EXERCISE DESCRIPTION :: For this exercise, repeat the listing below from its first line through the line containing "red lamp: 1 -> 2", exactly as written.

-------------------------

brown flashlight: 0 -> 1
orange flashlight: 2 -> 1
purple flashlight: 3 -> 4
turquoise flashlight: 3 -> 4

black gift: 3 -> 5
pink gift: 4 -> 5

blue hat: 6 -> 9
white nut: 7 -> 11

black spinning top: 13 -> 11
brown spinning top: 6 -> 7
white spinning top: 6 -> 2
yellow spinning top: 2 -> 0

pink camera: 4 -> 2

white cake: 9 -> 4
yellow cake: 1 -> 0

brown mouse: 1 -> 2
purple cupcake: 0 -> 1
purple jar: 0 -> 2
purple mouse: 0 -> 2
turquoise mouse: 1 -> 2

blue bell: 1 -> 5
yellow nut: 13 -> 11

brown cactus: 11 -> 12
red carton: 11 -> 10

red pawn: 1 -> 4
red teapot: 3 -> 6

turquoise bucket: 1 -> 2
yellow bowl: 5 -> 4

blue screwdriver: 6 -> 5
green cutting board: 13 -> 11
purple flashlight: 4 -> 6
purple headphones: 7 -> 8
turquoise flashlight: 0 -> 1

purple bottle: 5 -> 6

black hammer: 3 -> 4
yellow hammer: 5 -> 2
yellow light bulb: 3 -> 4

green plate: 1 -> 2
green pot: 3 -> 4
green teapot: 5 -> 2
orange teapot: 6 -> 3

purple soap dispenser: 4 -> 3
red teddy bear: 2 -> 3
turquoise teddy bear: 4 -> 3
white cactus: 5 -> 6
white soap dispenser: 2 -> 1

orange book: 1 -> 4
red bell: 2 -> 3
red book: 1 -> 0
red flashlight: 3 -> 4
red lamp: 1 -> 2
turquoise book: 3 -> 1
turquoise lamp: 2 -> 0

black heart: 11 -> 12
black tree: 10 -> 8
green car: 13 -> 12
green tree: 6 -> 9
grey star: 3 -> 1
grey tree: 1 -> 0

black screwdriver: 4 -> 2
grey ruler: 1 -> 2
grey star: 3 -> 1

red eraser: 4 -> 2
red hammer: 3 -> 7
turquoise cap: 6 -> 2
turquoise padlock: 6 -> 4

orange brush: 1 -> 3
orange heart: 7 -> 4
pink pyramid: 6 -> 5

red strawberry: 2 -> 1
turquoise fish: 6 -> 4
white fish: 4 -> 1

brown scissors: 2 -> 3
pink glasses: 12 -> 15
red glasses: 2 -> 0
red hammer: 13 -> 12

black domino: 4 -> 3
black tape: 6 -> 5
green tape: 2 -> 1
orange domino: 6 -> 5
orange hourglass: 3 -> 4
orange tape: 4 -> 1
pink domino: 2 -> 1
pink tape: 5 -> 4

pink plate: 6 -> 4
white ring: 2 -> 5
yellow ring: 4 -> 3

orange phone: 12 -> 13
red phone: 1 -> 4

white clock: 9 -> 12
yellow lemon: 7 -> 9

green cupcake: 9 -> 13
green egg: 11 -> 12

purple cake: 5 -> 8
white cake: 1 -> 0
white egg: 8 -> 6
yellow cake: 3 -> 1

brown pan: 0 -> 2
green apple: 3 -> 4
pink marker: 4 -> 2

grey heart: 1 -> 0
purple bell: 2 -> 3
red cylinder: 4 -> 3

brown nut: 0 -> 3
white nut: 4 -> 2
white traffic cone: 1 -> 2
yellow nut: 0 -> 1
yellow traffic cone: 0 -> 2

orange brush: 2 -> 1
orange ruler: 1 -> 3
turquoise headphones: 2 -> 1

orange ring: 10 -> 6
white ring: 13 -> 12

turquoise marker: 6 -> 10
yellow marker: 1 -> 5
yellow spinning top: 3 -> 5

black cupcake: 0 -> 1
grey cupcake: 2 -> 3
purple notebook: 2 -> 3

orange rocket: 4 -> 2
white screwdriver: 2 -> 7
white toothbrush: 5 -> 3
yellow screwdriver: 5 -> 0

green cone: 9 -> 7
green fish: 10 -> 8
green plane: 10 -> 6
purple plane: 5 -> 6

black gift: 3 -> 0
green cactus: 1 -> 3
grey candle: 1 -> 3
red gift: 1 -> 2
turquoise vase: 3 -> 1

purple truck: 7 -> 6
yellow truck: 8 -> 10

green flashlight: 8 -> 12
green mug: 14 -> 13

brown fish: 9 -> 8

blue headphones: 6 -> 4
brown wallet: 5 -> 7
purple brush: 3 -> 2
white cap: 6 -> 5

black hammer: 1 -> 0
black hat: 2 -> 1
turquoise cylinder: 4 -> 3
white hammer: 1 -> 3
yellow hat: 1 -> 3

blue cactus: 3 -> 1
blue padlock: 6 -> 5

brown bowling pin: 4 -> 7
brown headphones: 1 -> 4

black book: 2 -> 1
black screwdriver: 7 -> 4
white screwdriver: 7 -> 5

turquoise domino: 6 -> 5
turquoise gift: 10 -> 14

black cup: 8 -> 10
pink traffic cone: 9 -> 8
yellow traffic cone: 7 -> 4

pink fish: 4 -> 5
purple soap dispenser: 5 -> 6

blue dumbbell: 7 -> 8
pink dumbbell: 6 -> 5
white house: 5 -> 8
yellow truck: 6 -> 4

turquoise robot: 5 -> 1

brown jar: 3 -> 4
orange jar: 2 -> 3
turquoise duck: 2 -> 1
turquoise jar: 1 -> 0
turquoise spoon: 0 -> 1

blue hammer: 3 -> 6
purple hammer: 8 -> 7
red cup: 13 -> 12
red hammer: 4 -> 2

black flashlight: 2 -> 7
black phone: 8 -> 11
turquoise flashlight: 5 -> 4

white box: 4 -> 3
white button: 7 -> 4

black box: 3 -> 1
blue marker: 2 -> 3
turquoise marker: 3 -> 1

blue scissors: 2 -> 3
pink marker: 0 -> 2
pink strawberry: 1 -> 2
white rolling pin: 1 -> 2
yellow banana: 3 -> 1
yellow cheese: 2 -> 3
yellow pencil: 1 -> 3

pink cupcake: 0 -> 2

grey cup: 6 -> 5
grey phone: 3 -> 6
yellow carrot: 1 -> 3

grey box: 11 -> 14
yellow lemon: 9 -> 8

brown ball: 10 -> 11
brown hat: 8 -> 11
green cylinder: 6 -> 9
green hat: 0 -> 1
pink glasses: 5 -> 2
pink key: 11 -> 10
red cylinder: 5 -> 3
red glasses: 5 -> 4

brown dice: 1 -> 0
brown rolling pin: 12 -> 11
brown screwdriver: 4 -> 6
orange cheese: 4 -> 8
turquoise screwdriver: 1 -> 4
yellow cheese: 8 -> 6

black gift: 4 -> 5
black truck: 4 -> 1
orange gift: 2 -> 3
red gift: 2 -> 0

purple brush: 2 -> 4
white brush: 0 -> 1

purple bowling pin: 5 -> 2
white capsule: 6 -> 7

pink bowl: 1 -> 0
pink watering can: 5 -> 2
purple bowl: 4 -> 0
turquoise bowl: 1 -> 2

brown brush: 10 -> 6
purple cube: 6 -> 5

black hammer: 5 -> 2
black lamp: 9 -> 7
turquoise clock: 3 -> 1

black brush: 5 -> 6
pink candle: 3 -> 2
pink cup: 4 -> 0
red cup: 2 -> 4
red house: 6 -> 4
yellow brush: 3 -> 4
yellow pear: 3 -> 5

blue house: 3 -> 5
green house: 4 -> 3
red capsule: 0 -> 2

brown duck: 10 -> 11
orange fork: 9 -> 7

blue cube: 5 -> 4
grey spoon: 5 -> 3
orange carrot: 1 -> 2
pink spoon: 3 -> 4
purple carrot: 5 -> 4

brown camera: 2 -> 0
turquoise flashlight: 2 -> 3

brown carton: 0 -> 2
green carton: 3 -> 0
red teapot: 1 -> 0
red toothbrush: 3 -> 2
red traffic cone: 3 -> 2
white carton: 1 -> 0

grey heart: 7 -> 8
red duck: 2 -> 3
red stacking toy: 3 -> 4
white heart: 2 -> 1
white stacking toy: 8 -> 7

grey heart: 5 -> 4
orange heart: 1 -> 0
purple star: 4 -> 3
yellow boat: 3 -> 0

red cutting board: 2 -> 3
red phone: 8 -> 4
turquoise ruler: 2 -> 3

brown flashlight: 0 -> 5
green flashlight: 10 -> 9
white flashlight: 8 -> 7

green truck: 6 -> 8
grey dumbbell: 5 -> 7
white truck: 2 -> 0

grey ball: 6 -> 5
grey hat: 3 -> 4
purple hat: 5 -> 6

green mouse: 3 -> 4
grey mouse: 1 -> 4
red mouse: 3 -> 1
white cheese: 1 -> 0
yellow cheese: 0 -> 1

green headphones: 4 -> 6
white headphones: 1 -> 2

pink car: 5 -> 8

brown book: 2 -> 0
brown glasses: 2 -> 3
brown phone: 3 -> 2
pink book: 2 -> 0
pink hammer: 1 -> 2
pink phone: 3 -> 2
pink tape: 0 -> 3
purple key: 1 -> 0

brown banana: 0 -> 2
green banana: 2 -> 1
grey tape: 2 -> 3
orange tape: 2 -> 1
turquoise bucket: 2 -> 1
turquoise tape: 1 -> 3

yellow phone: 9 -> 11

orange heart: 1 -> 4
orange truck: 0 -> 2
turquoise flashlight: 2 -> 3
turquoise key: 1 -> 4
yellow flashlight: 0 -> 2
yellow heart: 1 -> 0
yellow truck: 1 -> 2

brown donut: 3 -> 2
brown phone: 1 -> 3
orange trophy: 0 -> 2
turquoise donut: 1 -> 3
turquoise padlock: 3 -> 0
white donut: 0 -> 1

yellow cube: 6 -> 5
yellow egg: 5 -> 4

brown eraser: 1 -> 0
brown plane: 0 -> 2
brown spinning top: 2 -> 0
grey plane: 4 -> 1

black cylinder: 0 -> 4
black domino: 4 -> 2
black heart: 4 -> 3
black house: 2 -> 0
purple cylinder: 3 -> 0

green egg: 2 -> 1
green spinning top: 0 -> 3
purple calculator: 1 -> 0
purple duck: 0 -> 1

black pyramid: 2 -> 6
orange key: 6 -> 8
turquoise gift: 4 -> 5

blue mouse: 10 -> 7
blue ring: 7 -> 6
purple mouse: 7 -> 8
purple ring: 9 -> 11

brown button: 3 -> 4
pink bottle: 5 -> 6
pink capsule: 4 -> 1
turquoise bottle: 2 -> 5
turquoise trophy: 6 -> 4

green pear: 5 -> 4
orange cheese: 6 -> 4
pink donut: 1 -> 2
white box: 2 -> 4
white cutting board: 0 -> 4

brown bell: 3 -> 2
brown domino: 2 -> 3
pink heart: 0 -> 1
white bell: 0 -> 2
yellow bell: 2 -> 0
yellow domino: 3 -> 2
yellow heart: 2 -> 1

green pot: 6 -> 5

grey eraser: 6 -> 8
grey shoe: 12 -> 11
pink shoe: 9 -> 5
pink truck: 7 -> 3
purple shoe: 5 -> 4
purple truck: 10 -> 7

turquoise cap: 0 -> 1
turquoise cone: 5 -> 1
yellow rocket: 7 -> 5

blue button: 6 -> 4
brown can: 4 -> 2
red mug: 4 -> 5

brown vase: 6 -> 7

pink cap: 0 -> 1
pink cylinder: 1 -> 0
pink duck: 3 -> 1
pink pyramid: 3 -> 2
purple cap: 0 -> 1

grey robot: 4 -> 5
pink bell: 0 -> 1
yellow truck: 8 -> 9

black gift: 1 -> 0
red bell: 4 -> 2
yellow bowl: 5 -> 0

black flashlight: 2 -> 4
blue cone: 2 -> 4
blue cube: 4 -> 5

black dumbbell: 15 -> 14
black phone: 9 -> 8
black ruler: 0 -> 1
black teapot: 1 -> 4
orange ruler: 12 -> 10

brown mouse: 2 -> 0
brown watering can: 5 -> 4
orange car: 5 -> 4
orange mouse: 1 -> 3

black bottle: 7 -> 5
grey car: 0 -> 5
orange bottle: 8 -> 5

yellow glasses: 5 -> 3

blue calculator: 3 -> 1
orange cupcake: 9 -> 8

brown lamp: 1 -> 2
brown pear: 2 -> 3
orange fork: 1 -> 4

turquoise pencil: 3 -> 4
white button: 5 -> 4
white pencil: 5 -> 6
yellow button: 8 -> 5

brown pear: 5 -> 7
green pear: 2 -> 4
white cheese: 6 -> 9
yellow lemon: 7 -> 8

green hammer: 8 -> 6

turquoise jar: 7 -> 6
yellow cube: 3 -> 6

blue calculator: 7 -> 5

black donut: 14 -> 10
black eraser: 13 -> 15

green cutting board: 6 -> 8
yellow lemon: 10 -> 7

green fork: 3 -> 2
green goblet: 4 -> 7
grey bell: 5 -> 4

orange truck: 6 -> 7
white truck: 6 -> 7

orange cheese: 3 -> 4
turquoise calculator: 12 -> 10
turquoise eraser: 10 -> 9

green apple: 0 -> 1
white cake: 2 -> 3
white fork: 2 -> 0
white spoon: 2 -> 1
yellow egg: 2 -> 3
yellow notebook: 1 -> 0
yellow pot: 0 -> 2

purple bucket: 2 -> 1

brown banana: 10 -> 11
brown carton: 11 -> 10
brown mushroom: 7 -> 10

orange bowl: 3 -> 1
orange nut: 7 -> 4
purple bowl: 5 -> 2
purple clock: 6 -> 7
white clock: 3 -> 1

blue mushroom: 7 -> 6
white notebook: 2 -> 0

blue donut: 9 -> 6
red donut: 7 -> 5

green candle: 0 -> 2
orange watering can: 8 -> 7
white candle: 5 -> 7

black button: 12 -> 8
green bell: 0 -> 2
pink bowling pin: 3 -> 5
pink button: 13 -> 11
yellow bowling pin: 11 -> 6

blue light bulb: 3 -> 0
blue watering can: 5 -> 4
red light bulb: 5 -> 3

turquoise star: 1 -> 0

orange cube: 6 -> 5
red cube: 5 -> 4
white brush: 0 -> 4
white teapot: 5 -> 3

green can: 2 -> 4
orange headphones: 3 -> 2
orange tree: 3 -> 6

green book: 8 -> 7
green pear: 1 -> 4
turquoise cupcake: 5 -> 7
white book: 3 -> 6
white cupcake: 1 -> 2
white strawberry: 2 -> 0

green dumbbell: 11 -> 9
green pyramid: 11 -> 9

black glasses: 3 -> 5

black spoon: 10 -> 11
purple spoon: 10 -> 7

-------------------------

SOLVED PROBLEM ::
brown flashlight: 0 -> 1
orange flashlight: 2 -> 1
purple flashlight: 3 -> 4
turquoise flashlight: 3 -> 4

black gift: 3 -> 5
pink gift: 4 -> 5

blue hat: 6 -> 9
white nut: 7 -> 11

black spinning top: 13 -> 11
brown spinning top: 6 -> 7
white spinning top: 6 -> 2
yellow spinning top: 2 -> 0

pink camera: 4 -> 2

white cake: 9 -> 4
yellow cake: 1 -> 0

brown mouse: 1 -> 2
purple cupcake: 0 -> 1
purple jar: 0 -> 2
purple mouse: 0 -> 2
turquoise mouse: 1 -> 2

blue bell: 1 -> 5
yellow nut: 13 -> 11

brown cactus: 11 -> 12
red carton: 11 -> 10

red pawn: 1 -> 4
red teapot: 3 -> 6

turquoise bucket: 1 -> 2
yellow bowl: 5 -> 4

blue screwdriver: 6 -> 5
green cutting board: 13 -> 11
purple flashlight: 4 -> 6
purple headphones: 7 -> 8
turquoise flashlight: 0 -> 1

purple bottle: 5 -> 6

black hammer: 3 -> 4
yellow hammer: 5 -> 2
yellow light bulb: 3 -> 4

green plate: 1 -> 2
green pot: 3 -> 4
green teapot: 5 -> 2
orange teapot: 6 -> 3

purple soap dispenser: 4 -> 3
red teddy bear: 2 -> 3
turquoise teddy bear: 4 -> 3
white cactus: 5 -> 6
white soap dispenser: 2 -> 1

orange book: 1 -> 4
red bell: 2 -> 3
red book: 1 -> 0
red flashlight: 3 -> 4
red lamp: 1 -> 2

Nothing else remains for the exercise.